▸ EXERCISE AIM: The copy should begin at the line containing "building: [110,153,269,283] -> none" and end with the last line below, every line exact and no picture included.

*** Opening of DATA SUPPLIED ***

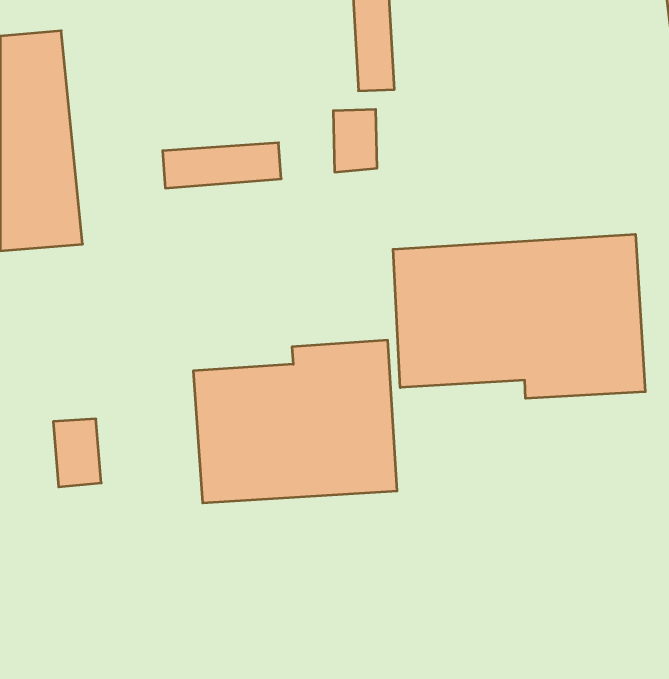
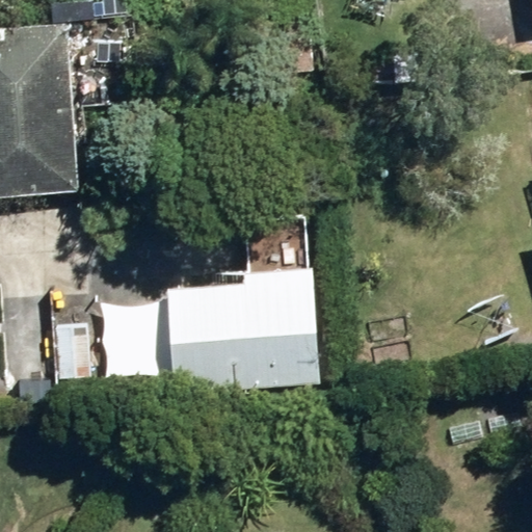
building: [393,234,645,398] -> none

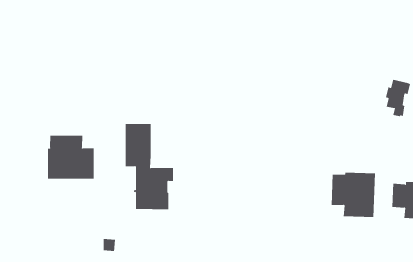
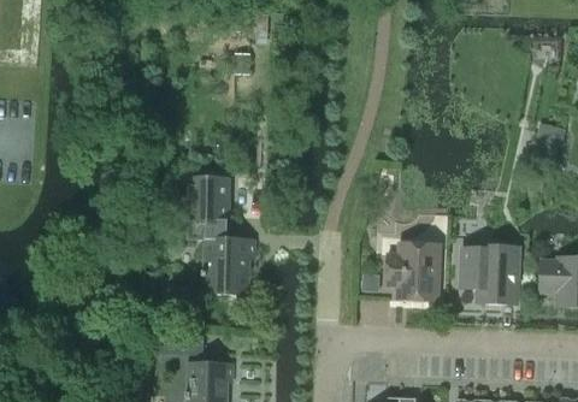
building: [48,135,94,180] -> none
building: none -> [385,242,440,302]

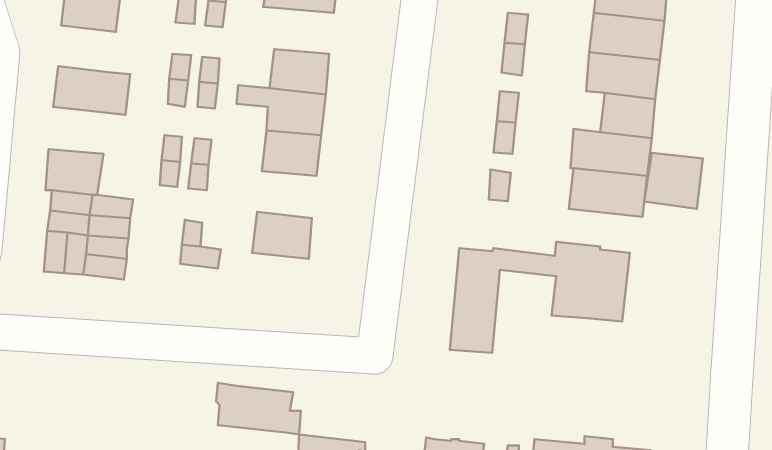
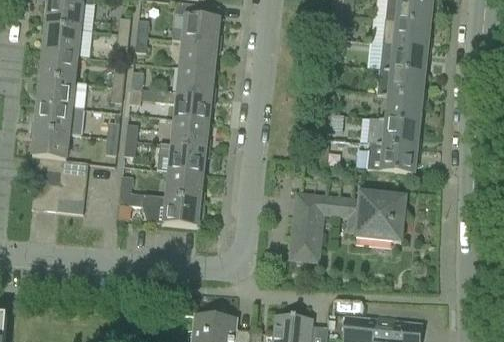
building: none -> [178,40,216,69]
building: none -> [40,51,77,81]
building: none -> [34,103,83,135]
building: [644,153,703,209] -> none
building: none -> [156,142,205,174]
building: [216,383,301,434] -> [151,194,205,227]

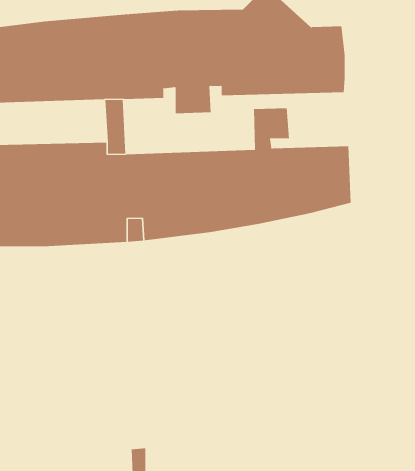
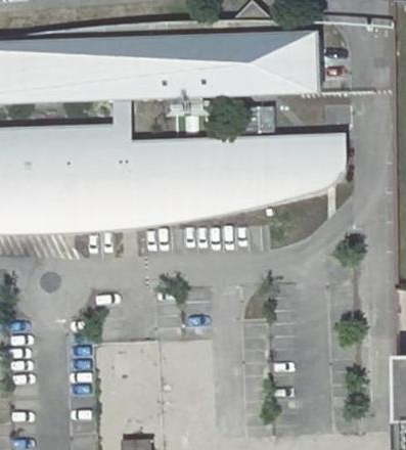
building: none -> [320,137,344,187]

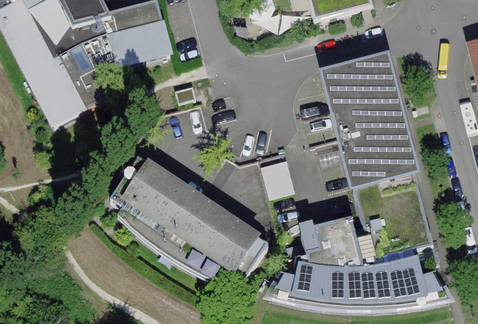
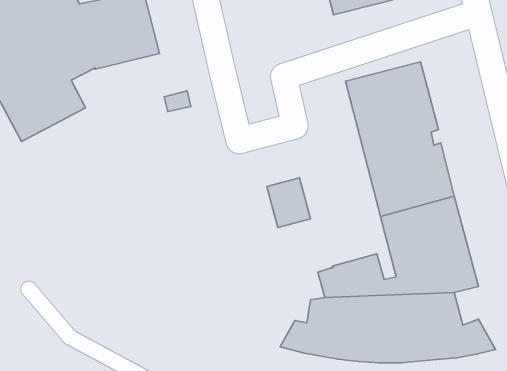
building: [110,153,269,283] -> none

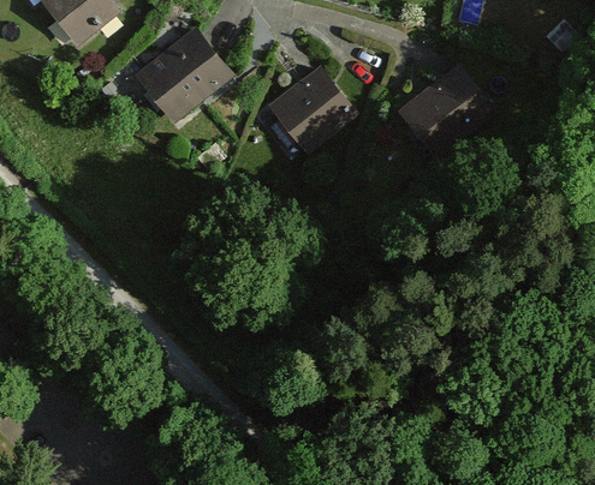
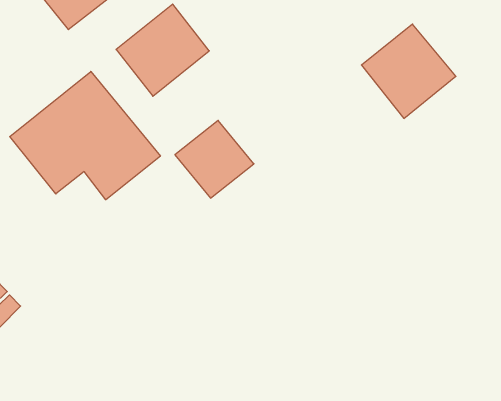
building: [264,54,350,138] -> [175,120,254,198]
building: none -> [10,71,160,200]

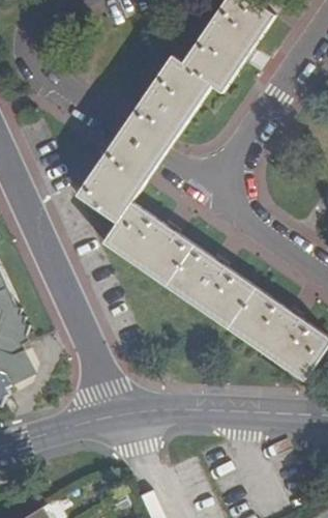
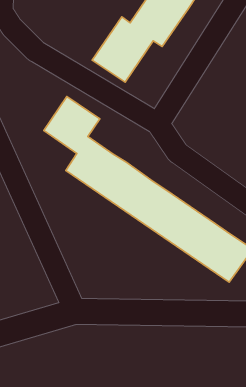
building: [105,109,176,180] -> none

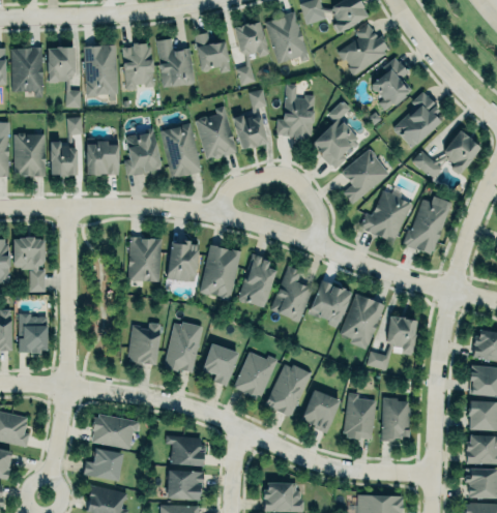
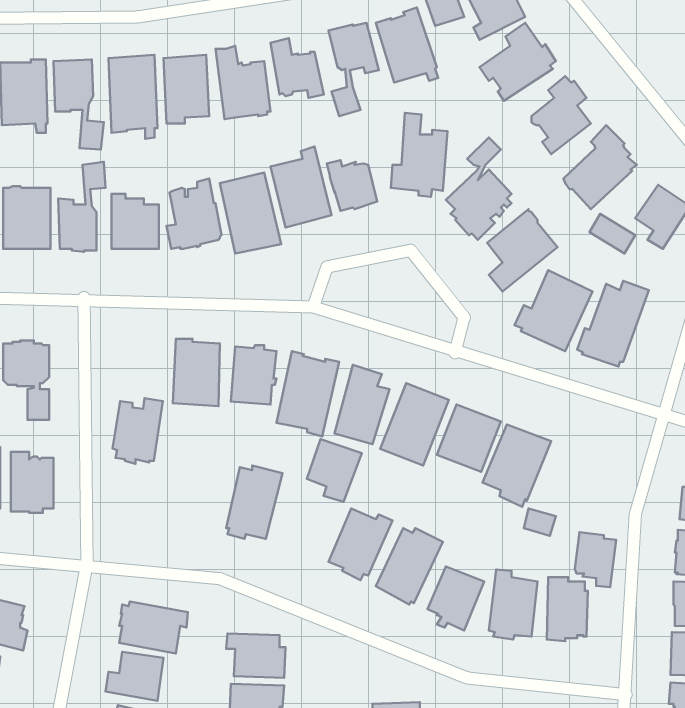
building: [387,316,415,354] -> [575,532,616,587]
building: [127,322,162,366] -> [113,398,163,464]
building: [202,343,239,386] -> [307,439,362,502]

*** Close of DATA SUPPLIED ***

▸ RESPONSE TO THE TASK:
building: [110,153,269,283] -> none

building: [264,54,350,138] -> [175,120,254,198]
building: none -> [10,71,160,200]

building: [105,109,176,180] -> none

building: [387,316,415,354] -> [575,532,616,587]
building: [127,322,162,366] -> [113,398,163,464]
building: [202,343,239,386] -> [307,439,362,502]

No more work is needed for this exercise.